**Activity**
To answer, print the line containing "R2: 5.6k (+3V3, PULSE) -> 5.6k (PULSE, VBUS)" and each line after it in the listing below, exactly as they stand.
---------------
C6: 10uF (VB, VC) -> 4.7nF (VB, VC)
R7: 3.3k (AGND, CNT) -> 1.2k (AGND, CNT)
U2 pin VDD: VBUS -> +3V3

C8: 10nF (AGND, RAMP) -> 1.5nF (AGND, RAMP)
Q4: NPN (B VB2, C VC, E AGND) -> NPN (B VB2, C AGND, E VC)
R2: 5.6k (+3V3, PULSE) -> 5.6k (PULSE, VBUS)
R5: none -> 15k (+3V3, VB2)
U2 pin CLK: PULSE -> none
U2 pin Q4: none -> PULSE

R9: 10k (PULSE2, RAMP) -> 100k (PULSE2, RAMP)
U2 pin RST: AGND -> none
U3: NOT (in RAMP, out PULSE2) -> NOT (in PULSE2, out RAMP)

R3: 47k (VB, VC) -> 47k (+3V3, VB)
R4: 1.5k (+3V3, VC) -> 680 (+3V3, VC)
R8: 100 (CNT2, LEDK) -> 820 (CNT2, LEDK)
---------------
**Exercise solution**
R2: 5.6k (+3V3, PULSE) -> 5.6k (PULSE, VBUS)
R5: none -> 15k (+3V3, VB2)
U2 pin CLK: PULSE -> none
U2 pin Q4: none -> PULSE

R9: 10k (PULSE2, RAMP) -> 100k (PULSE2, RAMP)
U2 pin RST: AGND -> none
U3: NOT (in RAMP, out PULSE2) -> NOT (in PULSE2, out RAMP)

R3: 47k (VB, VC) -> 47k (+3V3, VB)
R4: 1.5k (+3V3, VC) -> 680 (+3V3, VC)
R8: 100 (CNT2, LEDK) -> 820 (CNT2, LEDK)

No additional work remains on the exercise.